What the exercise asks: Search the data for "blue". Each line containing it is to be copied.

----- Given records

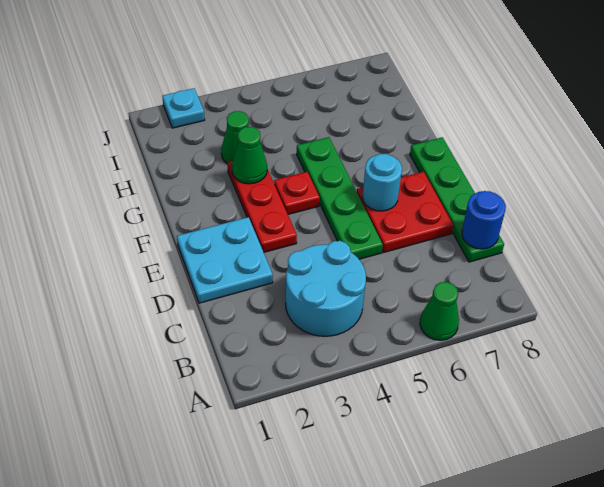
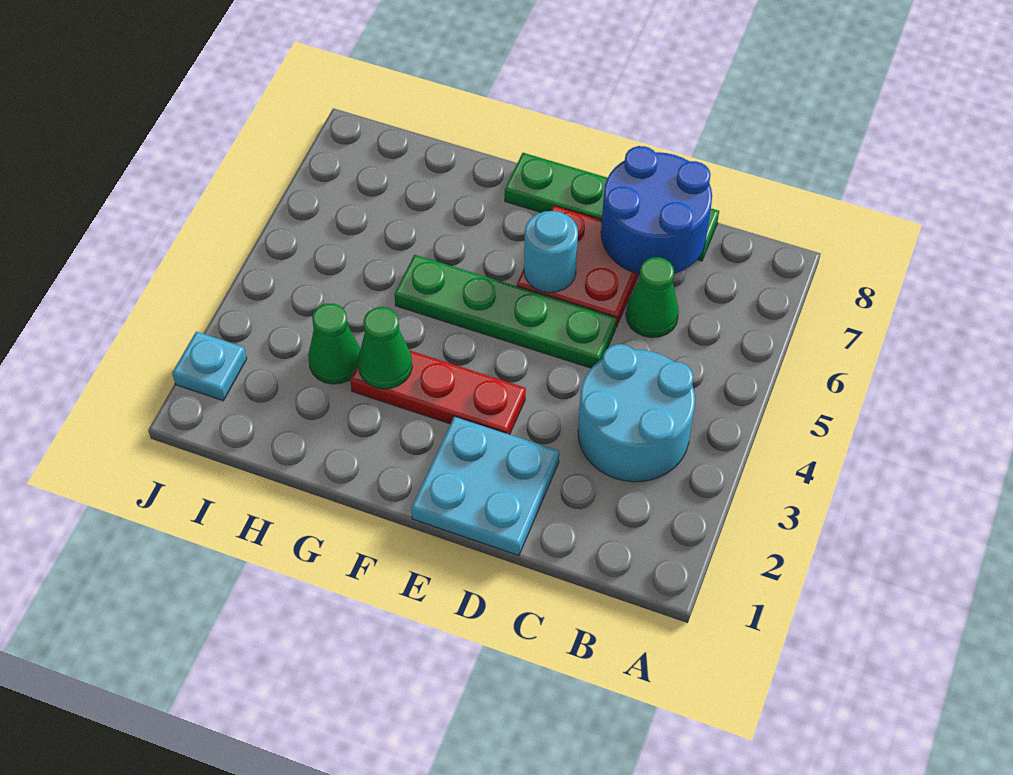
green cone A6 level 1 -> green cone C6 level 1
blue round brick C8 level 2 -> blue round brick C7:D8 level 2
red plate F4 level 1 -> none

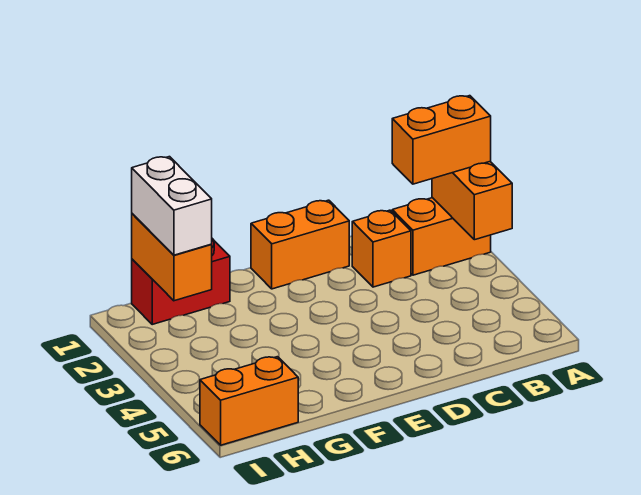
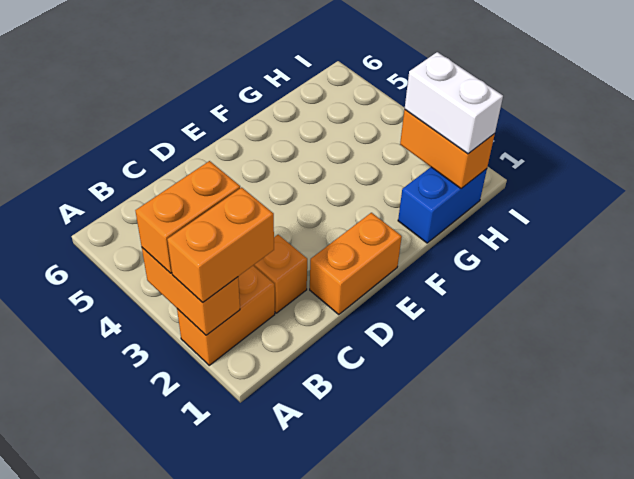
red brick G1:H1 level 1 -> blue brick G1:H1 level 1
orange brick H6:I6 level 1 -> orange brick A3:B3 level 3

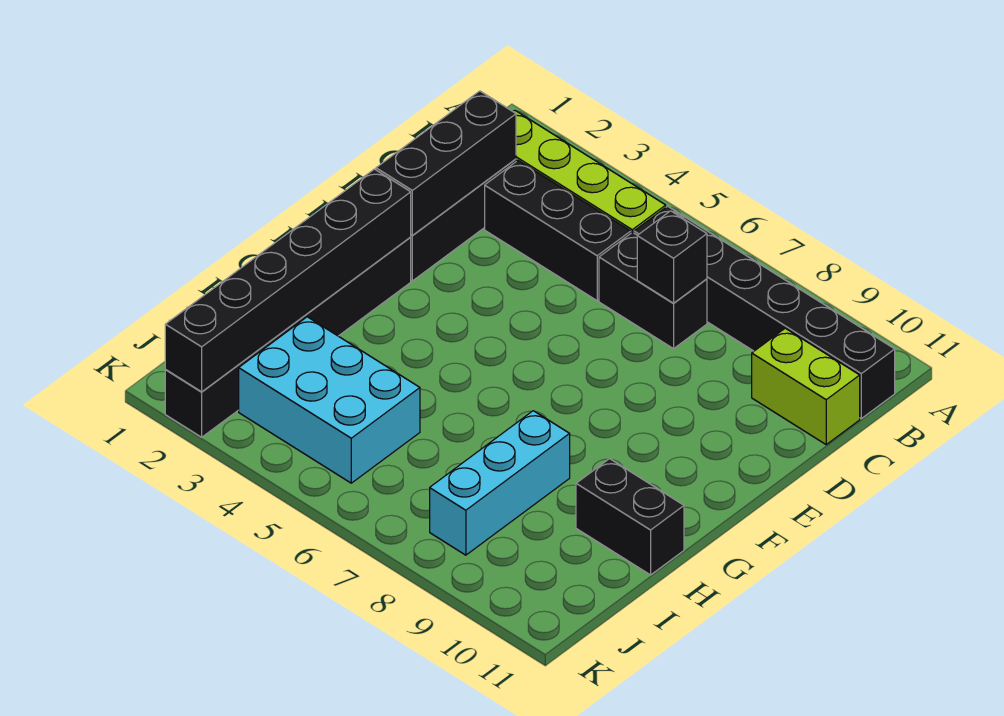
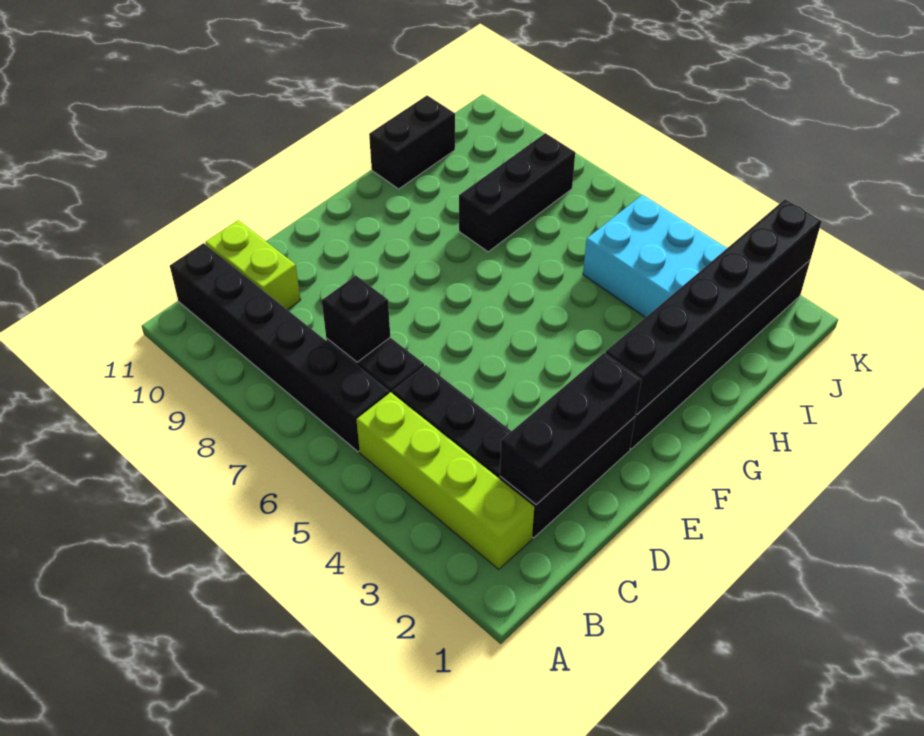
cyan brick H8:J8 level 1 -> black brick H8:J8 level 1
black brick H10:H11 level 1 -> black brick H11:I11 level 1

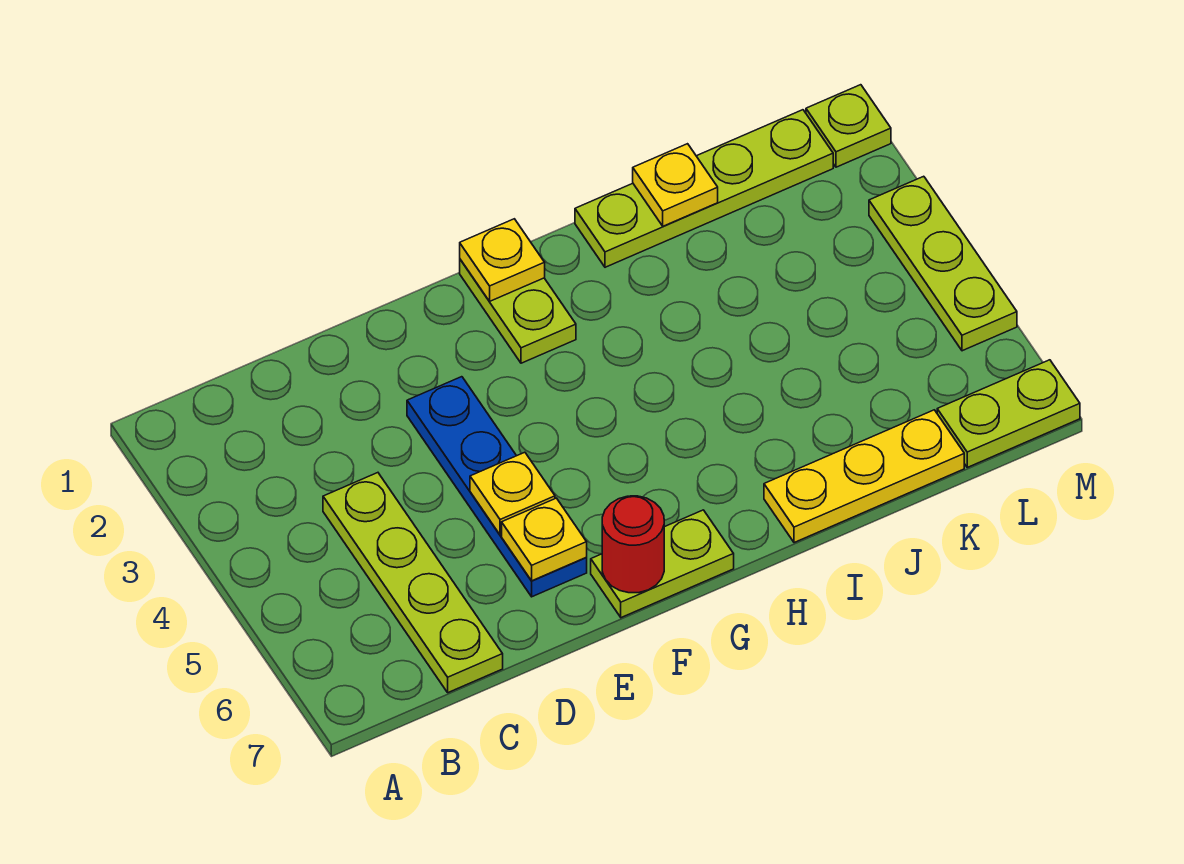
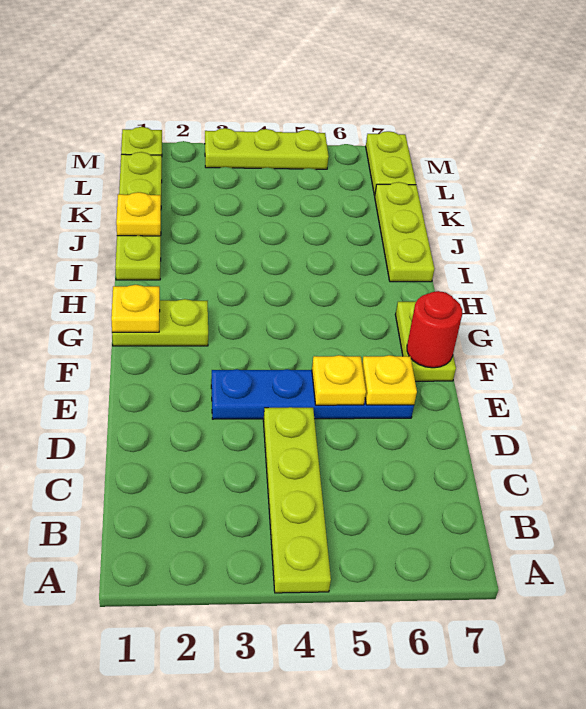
lime plate C4:C7 level 1 -> lime plate A4:D4 level 1
yellow plate I7:K7 level 1 -> lime plate I7:K7 level 1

----------

Written reply:
blue round brick C8 level 2 -> blue round brick C7:D8 level 2
red brick G1:H1 level 1 -> blue brick G1:H1 level 1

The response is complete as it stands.